**Goal of the exercise:** Find the line with "yellow cheese: 1 -> 0" and the line with "pink brush: 3 -> 2" in the entries below; output exactly those two lines, every line between them, and no others.

**Material supplied:**
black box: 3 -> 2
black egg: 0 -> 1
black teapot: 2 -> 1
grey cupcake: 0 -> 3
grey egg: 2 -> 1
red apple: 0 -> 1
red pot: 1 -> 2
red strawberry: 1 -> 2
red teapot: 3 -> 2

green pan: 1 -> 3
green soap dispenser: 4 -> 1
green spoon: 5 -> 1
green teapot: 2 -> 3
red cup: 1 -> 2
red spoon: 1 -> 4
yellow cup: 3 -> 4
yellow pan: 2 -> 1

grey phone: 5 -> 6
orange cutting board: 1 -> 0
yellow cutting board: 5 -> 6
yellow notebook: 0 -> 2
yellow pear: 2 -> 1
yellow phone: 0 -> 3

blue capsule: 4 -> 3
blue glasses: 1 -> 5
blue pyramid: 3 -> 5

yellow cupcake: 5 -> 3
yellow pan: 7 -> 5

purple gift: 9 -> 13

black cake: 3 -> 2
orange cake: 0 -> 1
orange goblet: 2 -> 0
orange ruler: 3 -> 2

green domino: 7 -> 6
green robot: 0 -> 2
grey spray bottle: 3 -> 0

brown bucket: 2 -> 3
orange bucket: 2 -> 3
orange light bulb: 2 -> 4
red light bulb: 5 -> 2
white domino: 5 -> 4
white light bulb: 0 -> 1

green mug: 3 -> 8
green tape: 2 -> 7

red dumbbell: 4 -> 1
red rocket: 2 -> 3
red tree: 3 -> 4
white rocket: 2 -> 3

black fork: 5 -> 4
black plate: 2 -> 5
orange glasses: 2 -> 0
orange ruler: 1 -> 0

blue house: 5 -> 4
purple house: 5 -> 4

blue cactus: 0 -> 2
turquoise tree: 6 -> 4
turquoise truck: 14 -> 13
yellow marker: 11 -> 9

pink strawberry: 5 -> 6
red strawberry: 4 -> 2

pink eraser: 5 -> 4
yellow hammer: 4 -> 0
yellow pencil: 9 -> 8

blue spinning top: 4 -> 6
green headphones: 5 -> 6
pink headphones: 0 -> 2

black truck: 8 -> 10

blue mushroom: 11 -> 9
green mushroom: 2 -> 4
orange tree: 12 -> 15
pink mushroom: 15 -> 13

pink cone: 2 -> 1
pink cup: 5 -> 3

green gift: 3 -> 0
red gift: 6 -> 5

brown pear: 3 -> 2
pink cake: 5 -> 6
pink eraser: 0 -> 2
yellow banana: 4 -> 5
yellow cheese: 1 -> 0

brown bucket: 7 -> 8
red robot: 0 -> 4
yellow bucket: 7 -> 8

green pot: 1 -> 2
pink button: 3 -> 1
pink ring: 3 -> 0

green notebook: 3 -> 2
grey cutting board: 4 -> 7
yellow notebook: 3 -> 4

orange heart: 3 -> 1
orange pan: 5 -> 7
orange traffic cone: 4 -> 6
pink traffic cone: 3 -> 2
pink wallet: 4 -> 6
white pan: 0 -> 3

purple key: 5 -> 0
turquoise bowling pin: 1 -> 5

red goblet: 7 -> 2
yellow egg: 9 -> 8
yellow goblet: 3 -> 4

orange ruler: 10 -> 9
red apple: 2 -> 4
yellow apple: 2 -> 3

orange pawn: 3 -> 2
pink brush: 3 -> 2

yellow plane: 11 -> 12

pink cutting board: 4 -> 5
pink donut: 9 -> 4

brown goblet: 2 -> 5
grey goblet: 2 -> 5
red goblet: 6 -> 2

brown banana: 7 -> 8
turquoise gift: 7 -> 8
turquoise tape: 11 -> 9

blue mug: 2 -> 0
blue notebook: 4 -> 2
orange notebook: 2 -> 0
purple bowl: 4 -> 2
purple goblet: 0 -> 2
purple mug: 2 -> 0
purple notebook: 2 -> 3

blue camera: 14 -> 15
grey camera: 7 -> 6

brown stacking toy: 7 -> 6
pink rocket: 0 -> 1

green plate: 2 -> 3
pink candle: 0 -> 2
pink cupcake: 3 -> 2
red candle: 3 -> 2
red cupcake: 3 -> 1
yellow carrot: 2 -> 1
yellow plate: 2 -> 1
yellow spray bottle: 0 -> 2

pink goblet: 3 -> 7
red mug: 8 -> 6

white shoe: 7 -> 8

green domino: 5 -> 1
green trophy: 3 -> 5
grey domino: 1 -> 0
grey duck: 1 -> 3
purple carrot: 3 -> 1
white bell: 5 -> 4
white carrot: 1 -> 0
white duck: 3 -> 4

**Your solution:**
yellow cheese: 1 -> 0

brown bucket: 7 -> 8
red robot: 0 -> 4
yellow bucket: 7 -> 8

green pot: 1 -> 2
pink button: 3 -> 1
pink ring: 3 -> 0

green notebook: 3 -> 2
grey cutting board: 4 -> 7
yellow notebook: 3 -> 4

orange heart: 3 -> 1
orange pan: 5 -> 7
orange traffic cone: 4 -> 6
pink traffic cone: 3 -> 2
pink wallet: 4 -> 6
white pan: 0 -> 3

purple key: 5 -> 0
turquoise bowling pin: 1 -> 5

red goblet: 7 -> 2
yellow egg: 9 -> 8
yellow goblet: 3 -> 4

orange ruler: 10 -> 9
red apple: 2 -> 4
yellow apple: 2 -> 3

orange pawn: 3 -> 2
pink brush: 3 -> 2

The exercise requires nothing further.